■ **The task**
Substitute "anticlockwise" for every "counterclockwise" in the items starting at the line containing "pink arrow: rotated" and ending at the end of the items, leaving everything else unchanged, and give those lines alone.

■ **Data in this exercise**

************

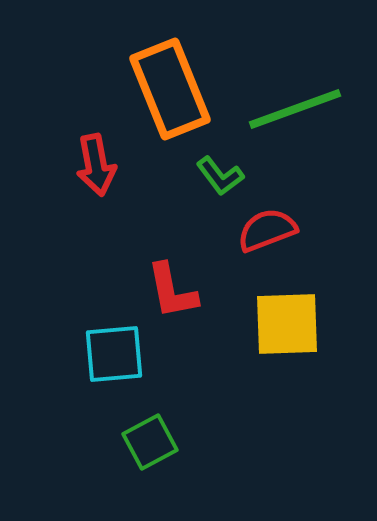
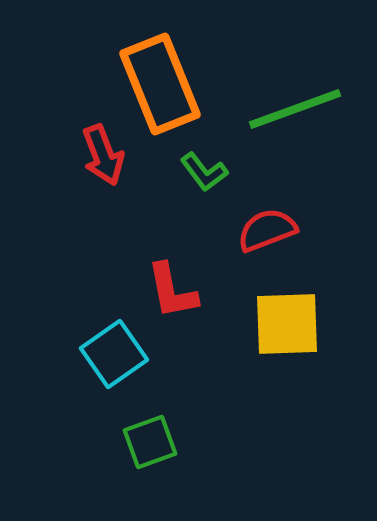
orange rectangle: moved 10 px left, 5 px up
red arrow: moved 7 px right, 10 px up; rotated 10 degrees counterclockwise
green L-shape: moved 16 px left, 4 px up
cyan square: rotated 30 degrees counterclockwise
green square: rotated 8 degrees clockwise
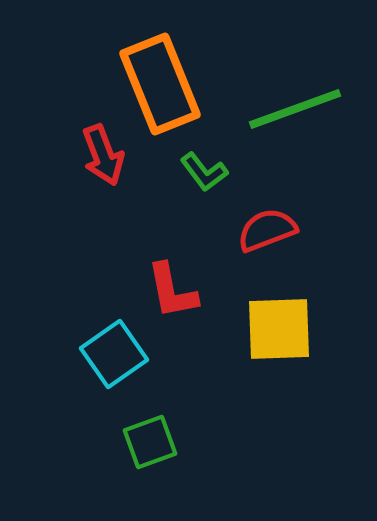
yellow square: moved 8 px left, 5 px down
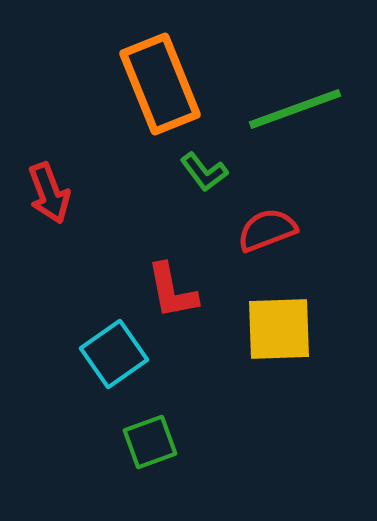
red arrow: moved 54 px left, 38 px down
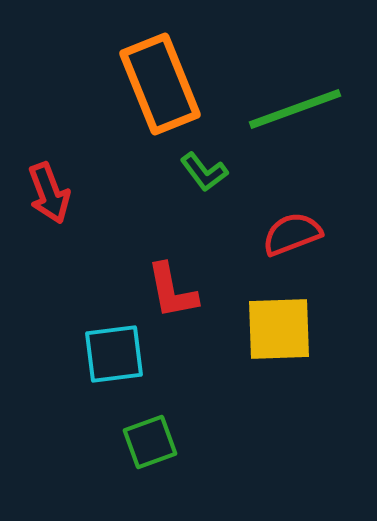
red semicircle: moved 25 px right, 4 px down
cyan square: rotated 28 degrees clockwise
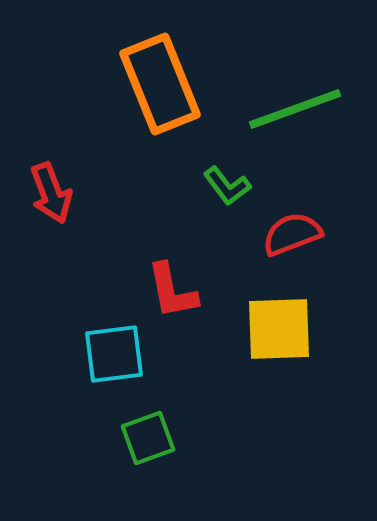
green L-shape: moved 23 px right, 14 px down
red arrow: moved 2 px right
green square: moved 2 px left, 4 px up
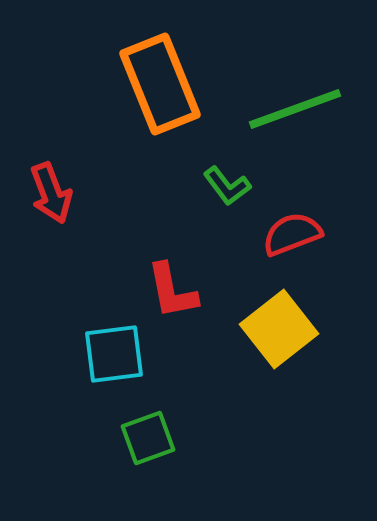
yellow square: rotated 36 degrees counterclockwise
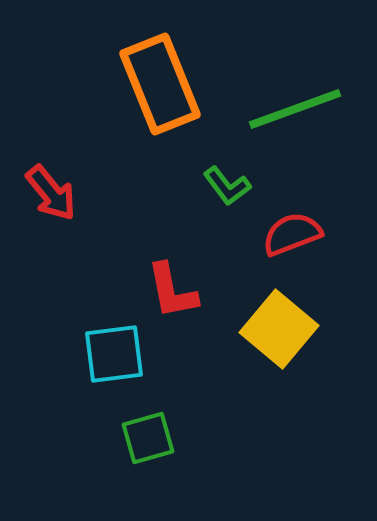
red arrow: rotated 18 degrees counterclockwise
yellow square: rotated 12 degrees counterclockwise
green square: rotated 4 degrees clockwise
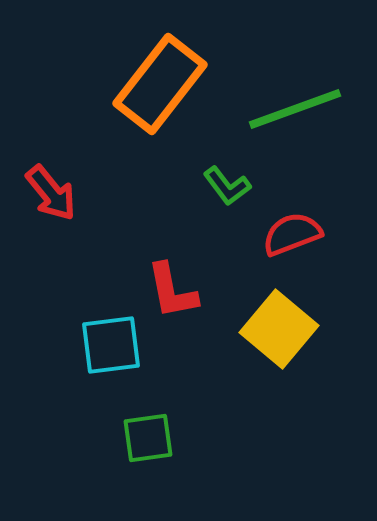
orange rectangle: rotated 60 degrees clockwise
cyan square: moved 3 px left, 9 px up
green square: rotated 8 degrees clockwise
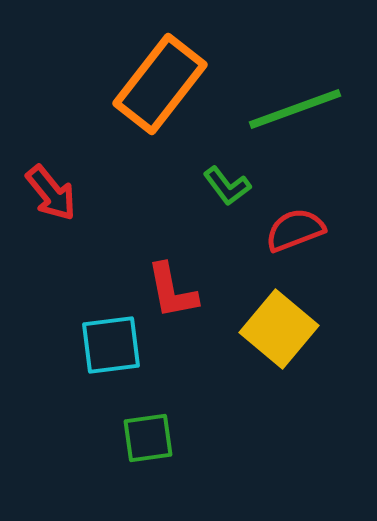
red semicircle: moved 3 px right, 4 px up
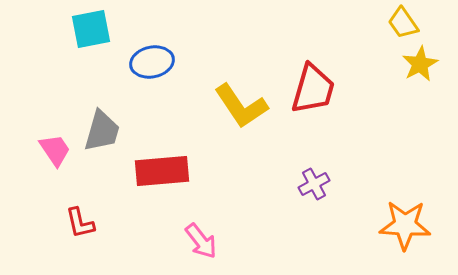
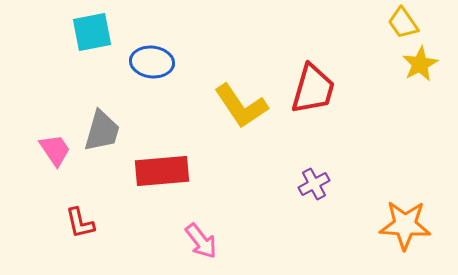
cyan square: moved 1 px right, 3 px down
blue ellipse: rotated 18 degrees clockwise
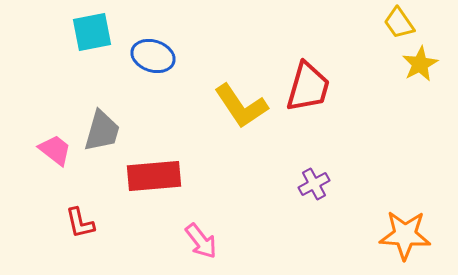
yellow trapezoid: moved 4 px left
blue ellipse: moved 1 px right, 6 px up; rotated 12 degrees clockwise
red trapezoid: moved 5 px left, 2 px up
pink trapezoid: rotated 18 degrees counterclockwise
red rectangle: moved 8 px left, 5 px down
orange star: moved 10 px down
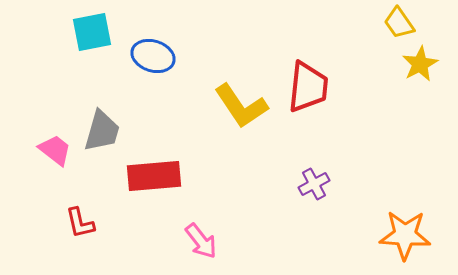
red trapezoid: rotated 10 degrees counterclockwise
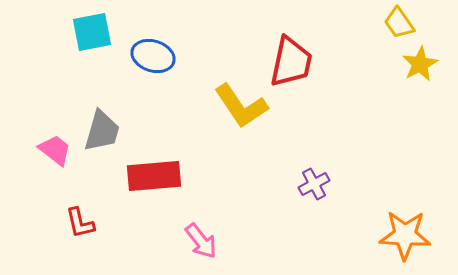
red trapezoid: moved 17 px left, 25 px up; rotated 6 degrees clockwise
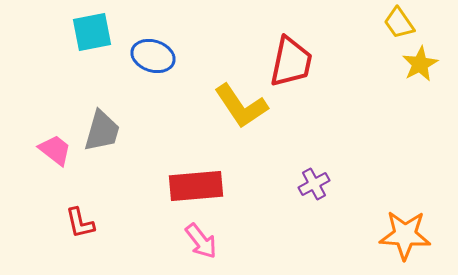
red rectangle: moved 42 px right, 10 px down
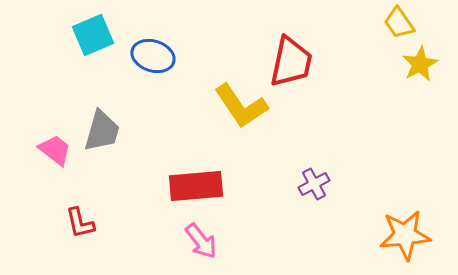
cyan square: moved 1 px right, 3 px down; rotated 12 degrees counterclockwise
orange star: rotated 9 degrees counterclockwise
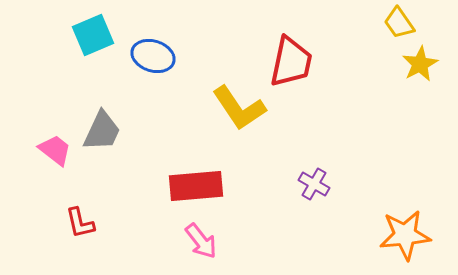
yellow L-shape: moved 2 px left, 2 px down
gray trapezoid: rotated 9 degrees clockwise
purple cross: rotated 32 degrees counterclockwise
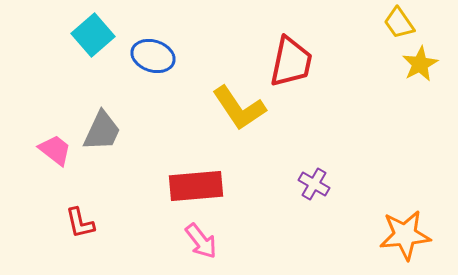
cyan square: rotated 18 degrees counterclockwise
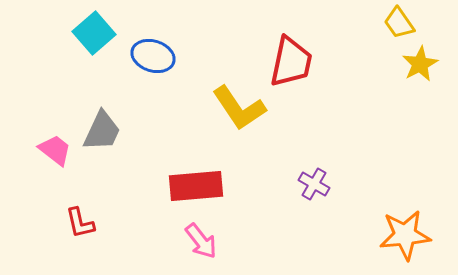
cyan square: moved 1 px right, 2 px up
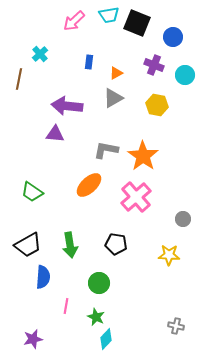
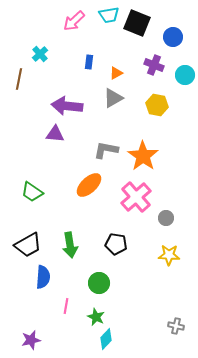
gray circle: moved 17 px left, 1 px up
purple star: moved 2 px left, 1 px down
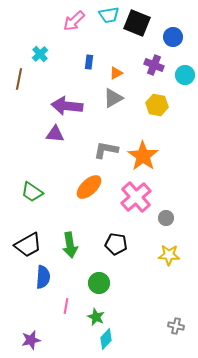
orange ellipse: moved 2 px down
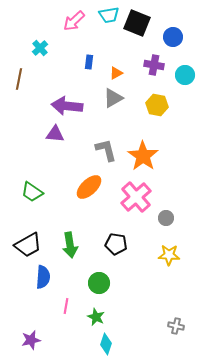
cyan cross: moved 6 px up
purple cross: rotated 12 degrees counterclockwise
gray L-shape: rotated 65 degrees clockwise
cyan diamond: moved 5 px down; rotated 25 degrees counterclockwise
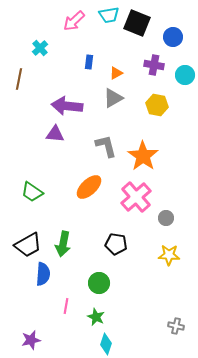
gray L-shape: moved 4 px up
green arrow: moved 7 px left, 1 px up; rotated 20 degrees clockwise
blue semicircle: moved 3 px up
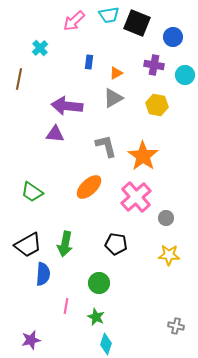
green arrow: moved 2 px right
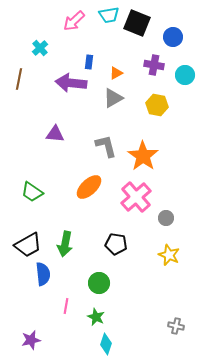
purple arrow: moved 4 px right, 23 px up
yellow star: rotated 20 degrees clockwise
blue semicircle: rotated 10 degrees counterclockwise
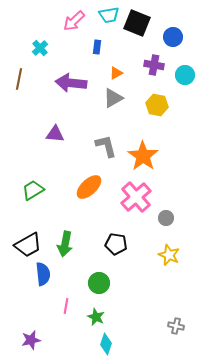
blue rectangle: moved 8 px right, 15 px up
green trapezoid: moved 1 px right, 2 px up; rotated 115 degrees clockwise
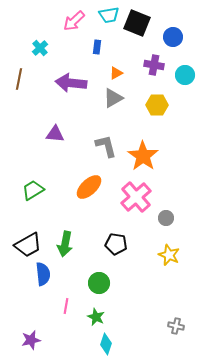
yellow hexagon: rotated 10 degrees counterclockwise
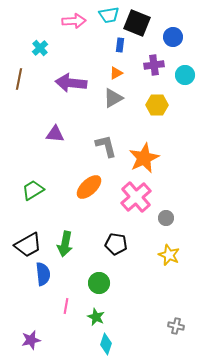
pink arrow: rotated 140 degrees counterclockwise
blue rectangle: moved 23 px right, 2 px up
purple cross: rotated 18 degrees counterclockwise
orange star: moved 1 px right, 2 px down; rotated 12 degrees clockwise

************

■ **Written response**
pink arrow: rotated 140 degrees anticlockwise
blue rectangle: moved 23 px right, 2 px up
purple cross: rotated 18 degrees anticlockwise
orange star: moved 1 px right, 2 px down; rotated 12 degrees clockwise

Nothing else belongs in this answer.